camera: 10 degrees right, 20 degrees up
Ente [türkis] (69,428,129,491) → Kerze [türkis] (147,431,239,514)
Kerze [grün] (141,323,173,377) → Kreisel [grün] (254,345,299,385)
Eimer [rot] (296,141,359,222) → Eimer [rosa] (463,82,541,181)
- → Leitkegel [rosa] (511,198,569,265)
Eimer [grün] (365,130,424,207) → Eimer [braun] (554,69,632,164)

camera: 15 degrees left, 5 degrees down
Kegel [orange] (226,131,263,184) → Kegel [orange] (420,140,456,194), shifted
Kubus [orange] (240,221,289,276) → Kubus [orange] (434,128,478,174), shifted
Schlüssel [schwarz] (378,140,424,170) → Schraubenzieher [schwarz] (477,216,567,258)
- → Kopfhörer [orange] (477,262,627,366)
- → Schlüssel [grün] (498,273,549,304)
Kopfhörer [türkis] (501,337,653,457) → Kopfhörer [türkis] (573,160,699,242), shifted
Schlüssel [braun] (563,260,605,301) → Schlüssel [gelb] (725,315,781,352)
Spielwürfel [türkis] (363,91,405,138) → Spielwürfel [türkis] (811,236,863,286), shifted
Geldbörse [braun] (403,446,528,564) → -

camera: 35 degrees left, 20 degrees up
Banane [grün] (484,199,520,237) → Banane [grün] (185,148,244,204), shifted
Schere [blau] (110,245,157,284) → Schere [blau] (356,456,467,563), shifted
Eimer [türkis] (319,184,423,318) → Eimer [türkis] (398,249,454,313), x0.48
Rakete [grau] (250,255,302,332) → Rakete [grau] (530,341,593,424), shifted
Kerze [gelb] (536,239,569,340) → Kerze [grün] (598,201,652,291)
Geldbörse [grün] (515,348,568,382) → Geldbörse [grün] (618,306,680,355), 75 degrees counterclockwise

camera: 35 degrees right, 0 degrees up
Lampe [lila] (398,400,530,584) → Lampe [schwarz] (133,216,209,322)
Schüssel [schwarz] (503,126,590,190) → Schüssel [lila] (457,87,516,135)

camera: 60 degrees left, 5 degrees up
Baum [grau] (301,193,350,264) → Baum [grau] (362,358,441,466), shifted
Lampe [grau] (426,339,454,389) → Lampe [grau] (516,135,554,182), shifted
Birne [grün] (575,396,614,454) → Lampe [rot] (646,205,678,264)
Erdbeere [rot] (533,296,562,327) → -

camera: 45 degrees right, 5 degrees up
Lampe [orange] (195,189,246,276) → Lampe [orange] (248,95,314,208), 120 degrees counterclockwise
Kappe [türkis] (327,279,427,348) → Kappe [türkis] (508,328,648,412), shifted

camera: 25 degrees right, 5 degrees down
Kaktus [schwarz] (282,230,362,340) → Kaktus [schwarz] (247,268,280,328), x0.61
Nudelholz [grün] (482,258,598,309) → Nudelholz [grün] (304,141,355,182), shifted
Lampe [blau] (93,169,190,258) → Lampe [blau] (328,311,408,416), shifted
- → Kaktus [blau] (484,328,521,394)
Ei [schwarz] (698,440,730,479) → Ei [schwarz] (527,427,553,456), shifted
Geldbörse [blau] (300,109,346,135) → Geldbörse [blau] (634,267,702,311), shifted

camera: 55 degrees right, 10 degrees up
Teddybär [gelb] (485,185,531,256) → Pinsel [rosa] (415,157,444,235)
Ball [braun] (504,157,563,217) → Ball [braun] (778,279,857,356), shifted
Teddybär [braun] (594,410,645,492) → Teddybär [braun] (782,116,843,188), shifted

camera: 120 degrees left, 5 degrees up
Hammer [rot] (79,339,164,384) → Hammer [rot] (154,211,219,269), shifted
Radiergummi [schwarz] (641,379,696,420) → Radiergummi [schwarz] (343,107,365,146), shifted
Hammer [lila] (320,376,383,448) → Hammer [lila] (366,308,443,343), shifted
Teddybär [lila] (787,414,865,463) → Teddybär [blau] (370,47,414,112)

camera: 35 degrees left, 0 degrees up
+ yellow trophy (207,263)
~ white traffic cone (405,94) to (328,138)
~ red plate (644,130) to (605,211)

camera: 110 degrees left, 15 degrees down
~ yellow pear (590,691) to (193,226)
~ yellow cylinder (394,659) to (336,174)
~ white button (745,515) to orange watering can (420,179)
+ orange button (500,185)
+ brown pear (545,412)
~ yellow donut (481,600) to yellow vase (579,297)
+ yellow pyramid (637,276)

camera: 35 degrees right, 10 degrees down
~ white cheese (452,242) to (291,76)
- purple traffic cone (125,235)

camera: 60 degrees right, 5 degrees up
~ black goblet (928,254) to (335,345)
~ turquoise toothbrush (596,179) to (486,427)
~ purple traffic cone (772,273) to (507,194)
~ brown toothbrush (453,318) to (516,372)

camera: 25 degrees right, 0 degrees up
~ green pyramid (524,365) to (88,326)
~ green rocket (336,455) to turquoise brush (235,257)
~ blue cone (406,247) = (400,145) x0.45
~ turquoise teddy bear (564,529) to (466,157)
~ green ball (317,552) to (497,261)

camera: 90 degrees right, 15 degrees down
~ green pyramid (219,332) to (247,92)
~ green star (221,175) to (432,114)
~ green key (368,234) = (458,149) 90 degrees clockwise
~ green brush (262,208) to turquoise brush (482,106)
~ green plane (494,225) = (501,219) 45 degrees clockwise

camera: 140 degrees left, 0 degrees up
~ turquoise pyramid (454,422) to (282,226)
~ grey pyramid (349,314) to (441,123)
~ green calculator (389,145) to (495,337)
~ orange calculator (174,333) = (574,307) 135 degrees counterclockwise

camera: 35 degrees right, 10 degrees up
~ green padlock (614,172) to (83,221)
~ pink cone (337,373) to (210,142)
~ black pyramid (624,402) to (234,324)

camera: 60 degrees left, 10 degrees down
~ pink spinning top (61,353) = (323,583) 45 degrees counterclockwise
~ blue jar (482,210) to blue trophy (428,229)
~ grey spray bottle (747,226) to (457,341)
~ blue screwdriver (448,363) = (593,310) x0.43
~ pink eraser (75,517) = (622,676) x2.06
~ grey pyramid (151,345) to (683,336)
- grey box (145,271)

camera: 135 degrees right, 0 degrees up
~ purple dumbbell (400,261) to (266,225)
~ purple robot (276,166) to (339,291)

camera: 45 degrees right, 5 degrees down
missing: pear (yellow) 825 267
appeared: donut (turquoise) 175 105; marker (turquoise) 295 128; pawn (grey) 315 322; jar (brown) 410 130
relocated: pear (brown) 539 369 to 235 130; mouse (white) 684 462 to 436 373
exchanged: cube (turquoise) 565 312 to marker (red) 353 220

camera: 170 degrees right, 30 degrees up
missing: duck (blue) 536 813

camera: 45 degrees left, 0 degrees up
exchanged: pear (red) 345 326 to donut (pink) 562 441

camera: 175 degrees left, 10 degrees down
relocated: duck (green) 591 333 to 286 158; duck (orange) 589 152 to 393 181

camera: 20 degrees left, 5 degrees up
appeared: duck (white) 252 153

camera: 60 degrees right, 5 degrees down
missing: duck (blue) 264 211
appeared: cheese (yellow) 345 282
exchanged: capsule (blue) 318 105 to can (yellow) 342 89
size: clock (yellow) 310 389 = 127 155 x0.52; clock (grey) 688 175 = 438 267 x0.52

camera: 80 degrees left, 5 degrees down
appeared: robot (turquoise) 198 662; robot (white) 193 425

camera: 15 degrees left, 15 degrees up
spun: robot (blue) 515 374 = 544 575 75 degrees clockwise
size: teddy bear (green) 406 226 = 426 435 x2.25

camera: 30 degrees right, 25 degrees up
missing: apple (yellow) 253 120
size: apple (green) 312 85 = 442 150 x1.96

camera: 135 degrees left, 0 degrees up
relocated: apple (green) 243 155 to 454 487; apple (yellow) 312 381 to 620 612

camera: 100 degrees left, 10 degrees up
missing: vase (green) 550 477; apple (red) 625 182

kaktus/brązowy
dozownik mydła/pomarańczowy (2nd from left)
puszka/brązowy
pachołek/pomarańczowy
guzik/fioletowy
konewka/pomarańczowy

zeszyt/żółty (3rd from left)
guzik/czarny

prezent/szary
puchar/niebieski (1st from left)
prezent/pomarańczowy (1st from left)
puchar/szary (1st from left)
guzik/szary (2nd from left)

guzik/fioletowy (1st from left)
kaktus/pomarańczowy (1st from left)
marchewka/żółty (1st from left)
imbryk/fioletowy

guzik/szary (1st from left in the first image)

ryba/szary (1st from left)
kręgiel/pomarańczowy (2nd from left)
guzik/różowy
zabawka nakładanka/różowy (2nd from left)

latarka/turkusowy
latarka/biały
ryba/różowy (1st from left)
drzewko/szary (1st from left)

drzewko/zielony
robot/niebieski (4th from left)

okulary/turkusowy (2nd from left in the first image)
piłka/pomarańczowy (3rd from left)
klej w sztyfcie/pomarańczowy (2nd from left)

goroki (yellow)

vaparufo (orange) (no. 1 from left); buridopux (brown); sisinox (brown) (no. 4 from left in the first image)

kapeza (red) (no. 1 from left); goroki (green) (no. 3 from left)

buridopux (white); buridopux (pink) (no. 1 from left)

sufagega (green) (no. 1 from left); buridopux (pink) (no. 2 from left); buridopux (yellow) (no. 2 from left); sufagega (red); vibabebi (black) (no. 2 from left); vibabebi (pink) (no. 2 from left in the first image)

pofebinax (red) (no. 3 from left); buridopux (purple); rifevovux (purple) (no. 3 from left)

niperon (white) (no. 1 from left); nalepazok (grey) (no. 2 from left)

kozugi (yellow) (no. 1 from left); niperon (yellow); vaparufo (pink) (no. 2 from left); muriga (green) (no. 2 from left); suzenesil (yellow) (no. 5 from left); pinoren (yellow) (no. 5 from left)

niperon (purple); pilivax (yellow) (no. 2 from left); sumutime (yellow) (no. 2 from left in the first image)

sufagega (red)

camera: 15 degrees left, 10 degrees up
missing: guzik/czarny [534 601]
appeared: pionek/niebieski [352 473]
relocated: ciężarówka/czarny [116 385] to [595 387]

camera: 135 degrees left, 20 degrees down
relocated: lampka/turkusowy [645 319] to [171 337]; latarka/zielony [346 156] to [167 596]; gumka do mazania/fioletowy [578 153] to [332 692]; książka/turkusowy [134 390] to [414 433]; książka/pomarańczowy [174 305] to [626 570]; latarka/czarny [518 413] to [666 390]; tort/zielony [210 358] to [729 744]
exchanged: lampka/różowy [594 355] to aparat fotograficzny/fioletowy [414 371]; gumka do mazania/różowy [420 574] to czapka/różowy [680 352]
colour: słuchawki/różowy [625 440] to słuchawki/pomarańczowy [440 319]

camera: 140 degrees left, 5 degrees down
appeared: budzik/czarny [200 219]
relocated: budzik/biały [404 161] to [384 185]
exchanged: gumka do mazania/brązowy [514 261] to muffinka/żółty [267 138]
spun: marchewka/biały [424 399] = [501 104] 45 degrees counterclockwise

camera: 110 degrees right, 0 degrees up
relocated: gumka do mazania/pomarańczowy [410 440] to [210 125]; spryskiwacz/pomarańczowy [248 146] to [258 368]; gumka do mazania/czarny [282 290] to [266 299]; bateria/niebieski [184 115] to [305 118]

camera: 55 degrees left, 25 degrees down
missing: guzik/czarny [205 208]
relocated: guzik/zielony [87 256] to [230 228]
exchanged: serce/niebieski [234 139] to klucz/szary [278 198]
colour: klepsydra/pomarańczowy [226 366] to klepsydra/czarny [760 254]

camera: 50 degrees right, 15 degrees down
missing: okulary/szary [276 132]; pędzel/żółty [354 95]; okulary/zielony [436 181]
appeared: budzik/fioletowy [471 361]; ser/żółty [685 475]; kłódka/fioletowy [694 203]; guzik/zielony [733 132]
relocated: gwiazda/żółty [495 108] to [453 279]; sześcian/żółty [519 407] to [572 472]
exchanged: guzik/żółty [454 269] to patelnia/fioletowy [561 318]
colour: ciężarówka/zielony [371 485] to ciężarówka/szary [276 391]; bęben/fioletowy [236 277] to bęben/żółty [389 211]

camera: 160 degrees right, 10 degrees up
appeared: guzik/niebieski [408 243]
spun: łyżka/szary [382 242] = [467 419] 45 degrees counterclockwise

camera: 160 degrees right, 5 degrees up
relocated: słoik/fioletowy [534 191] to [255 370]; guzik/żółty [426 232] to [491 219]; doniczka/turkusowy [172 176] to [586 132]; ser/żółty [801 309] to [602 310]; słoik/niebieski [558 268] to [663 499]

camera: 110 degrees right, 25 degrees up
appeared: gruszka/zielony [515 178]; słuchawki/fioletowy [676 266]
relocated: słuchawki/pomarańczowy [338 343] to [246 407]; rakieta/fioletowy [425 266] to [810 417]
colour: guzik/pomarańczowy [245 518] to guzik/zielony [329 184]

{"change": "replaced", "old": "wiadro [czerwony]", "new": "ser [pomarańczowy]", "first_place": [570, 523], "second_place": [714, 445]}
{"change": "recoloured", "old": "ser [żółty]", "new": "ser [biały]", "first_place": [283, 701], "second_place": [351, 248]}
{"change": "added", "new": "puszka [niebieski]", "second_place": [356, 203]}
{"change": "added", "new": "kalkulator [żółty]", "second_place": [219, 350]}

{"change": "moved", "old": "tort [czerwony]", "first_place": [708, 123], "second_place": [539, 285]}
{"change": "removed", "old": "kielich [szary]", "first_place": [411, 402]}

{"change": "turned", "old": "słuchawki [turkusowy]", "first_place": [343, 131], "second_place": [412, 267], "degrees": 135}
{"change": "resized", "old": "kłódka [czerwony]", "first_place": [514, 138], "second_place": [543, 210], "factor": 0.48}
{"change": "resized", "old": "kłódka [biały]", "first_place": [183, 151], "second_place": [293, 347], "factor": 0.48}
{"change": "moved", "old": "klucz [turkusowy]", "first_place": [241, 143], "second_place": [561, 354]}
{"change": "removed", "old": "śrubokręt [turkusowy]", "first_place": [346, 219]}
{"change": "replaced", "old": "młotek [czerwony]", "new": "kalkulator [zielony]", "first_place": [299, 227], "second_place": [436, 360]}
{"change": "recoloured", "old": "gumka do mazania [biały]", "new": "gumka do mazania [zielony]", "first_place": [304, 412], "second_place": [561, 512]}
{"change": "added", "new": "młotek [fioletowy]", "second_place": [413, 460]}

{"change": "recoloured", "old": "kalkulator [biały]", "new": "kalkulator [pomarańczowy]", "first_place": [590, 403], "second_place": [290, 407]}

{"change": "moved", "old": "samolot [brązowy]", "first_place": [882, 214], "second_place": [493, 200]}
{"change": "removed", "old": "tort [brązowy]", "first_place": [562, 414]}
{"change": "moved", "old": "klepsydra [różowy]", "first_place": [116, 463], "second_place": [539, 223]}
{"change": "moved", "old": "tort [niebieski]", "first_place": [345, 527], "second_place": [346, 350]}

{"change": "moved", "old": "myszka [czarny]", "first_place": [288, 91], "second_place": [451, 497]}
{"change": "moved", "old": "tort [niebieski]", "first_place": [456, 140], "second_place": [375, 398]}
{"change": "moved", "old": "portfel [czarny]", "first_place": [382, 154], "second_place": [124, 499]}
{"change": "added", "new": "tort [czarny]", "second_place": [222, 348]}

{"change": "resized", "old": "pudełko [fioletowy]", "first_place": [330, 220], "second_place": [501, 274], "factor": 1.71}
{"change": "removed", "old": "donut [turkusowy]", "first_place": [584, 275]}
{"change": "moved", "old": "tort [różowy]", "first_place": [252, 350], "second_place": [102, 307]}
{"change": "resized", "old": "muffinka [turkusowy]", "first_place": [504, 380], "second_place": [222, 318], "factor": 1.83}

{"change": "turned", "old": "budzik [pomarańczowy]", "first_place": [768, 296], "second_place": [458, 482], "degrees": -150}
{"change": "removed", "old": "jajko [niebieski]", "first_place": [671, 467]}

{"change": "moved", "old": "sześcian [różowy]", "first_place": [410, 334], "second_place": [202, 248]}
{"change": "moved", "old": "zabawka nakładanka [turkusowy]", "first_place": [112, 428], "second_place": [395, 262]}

**What to produce**
From the records above, transcribe exactly the run of lines that opens with the line holding "pachołek/pomarańczowy" and closes with the line holding "appeared: pionek/niebieski [352 473]", both included.

**Solution**
pachołek/pomarańczowy
guzik/fioletowy
konewka/pomarańczowy

zeszyt/żółty (3rd from left)
guzik/czarny

prezent/szary
puchar/niebieski (1st from left)
prezent/pomarańczowy (1st from left)
puchar/szary (1st from left)
guzik/szary (2nd from left)

guzik/fioletowy (1st from left)
kaktus/pomarańczowy (1st from left)
marchewka/żółty (1st from left)
imbryk/fioletowy

guzik/szary (1st from left in the first image)

ryba/szary (1st from left)
kręgiel/pomarańczowy (2nd from left)
guzik/różowy
zabawka nakładanka/różowy (2nd from left)

latarka/turkusowy
latarka/biały
ryba/różowy (1st from left)
drzewko/szary (1st from left)

drzewko/zielony
robot/niebieski (4th from left)

okulary/turkusowy (2nd from left in the first image)
piłka/pomarańczowy (3rd from left)
klej w sztyfcie/pomarańczowy (2nd from left)

goroki (yellow)

vaparufo (orange) (no. 1 from left); buridopux (brown); sisinox (brown) (no. 4 from left in the first image)

kapeza (red) (no. 1 from left); goroki (green) (no. 3 from left)

buridopux (white); buridopux (pink) (no. 1 from left)

sufagega (green) (no. 1 from left); buridopux (pink) (no. 2 from left); buridopux (yellow) (no. 2 from left); sufagega (red); vibabebi (black) (no. 2 from left); vibabebi (pink) (no. 2 from left in the first image)

pofebinax (red) (no. 3 from left); buridopux (purple); rifevovux (purple) (no. 3 from left)

niperon (white) (no. 1 from left); nalepazok (grey) (no. 2 from left)

kozugi (yellow) (no. 1 from left); niperon (yellow); vaparufo (pink) (no. 2 from left); muriga (green) (no. 2 from left); suzenesil (yellow) (no. 5 from left); pinoren (yellow) (no. 5 from left)

niperon (purple); pilivax (yellow) (no. 2 from left); sumutime (yellow) (no. 2 from left in the first image)

sufagega (red)

camera: 15 degrees left, 10 degrees up
missing: guzik/czarny [534 601]
appeared: pionek/niebieski [352 473]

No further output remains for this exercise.